• **What is expected**
The answer must consist of each line of the records below that contains the string "none".

• **Data listing**
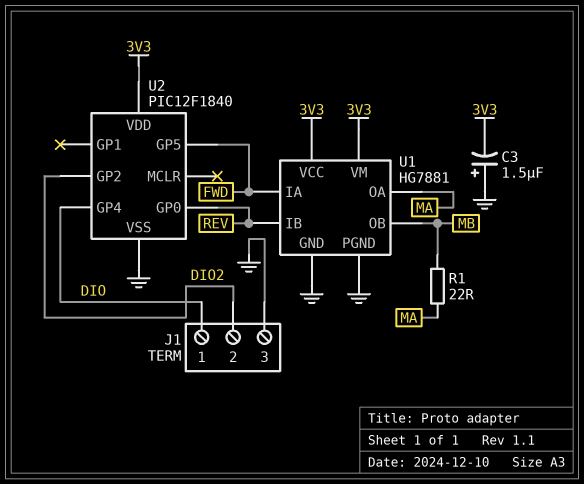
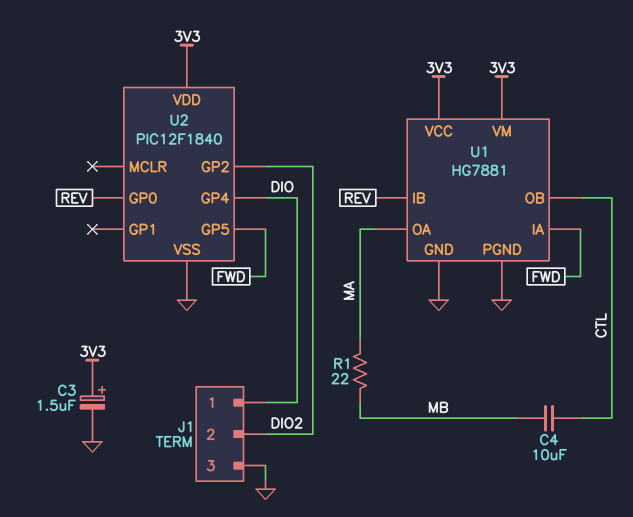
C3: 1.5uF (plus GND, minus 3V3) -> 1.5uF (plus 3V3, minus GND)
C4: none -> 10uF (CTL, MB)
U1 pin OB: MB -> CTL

==

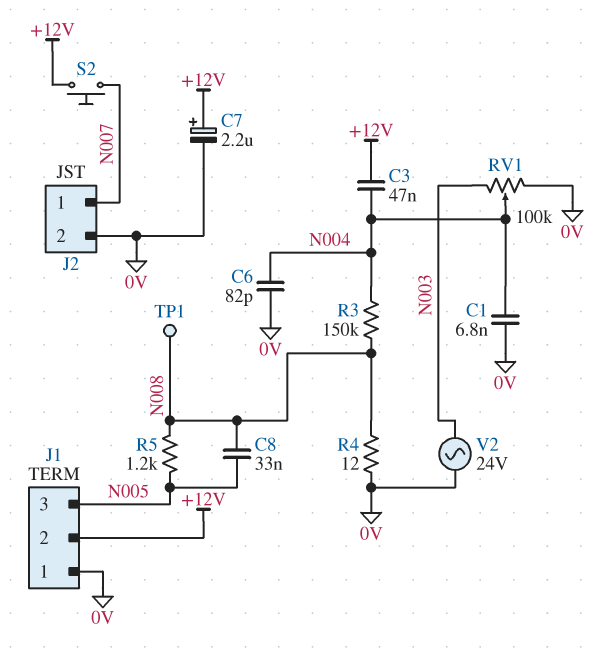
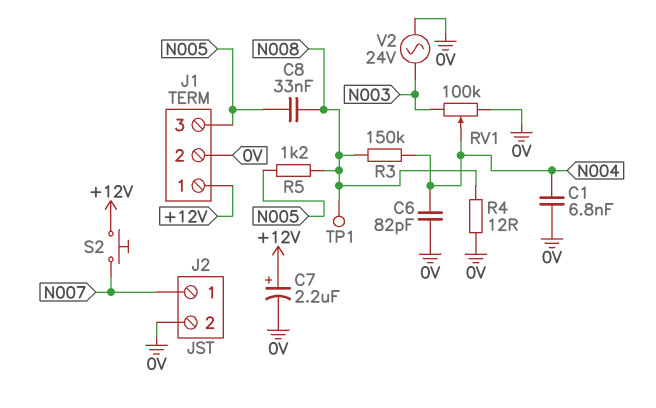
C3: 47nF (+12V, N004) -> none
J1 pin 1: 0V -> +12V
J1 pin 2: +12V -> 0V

---

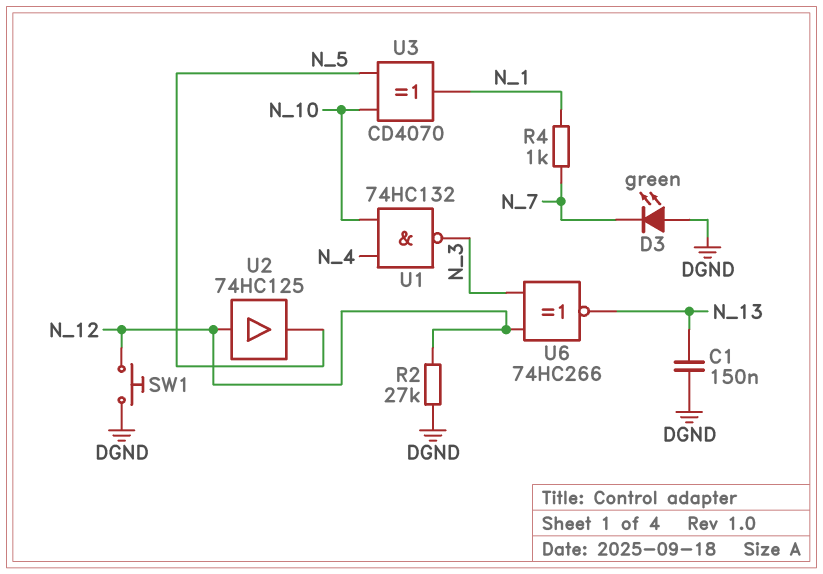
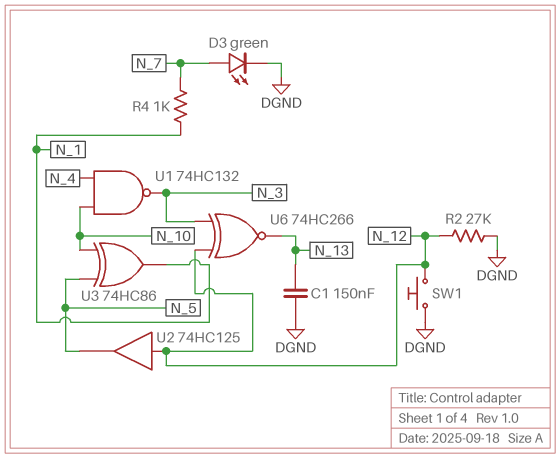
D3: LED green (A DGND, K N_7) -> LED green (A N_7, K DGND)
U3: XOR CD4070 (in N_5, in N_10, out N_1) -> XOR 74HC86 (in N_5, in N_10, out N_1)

• **Solution for this task**
C4: none -> 10uF (CTL, MB)
C3: 47nF (+12V, N004) -> none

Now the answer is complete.